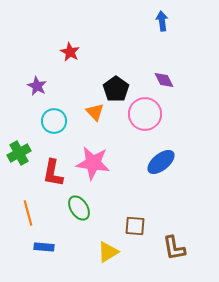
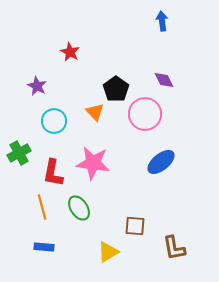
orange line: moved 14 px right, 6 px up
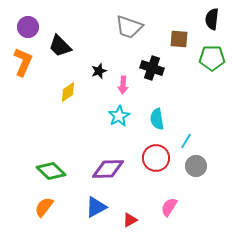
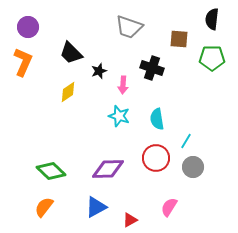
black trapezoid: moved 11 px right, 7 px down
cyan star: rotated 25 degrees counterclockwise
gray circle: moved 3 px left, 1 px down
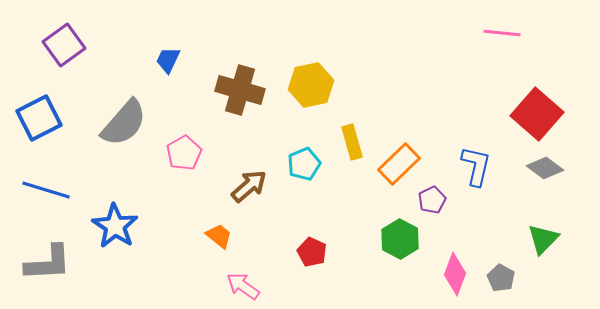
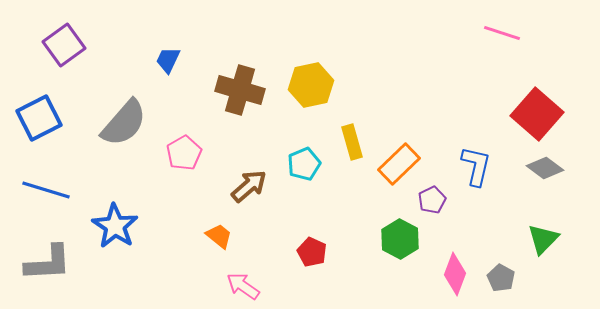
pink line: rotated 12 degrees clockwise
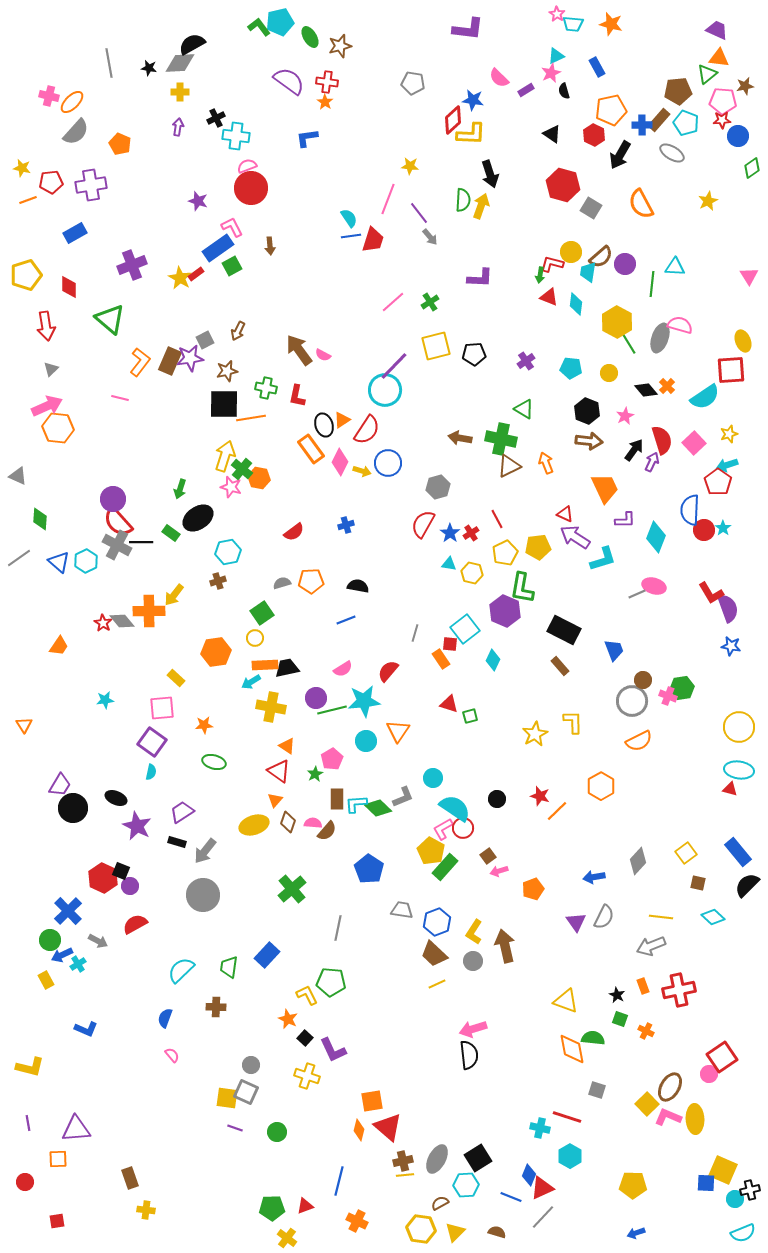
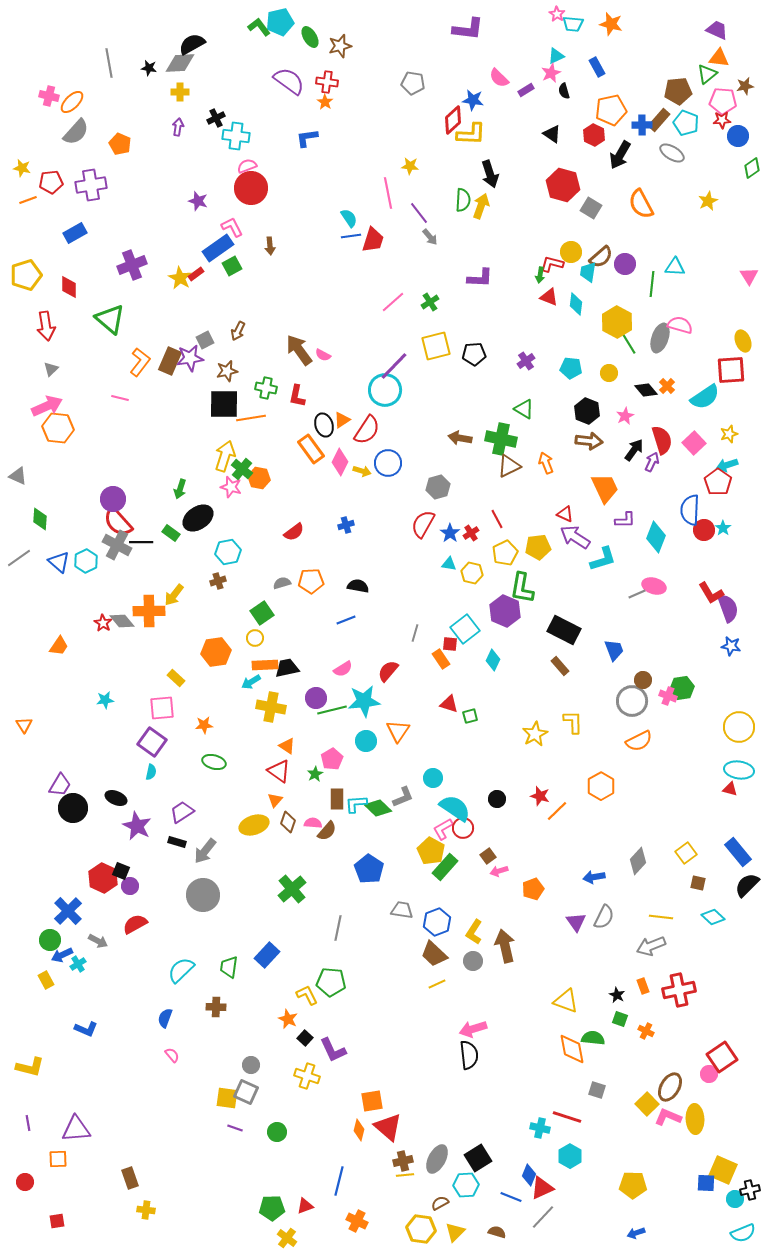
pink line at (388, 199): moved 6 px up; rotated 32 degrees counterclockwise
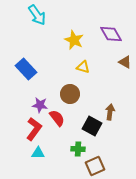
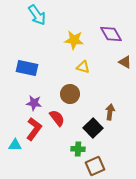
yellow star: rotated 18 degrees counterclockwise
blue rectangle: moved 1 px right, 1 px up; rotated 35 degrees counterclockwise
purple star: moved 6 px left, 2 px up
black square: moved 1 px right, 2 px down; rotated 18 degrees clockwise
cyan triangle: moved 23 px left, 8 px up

--

— TASK ITEM —
Report the number of lines in the listing above that include the word "pink", and nothing else.

— EXERCISE OUTPUT —
2